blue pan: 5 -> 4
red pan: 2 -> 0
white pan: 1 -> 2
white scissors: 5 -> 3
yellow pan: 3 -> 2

> Your goal:
All entries given above are to be printed again exactly.

> Result of the exercise:
blue pan: 5 -> 4
red pan: 2 -> 0
white pan: 1 -> 2
white scissors: 5 -> 3
yellow pan: 3 -> 2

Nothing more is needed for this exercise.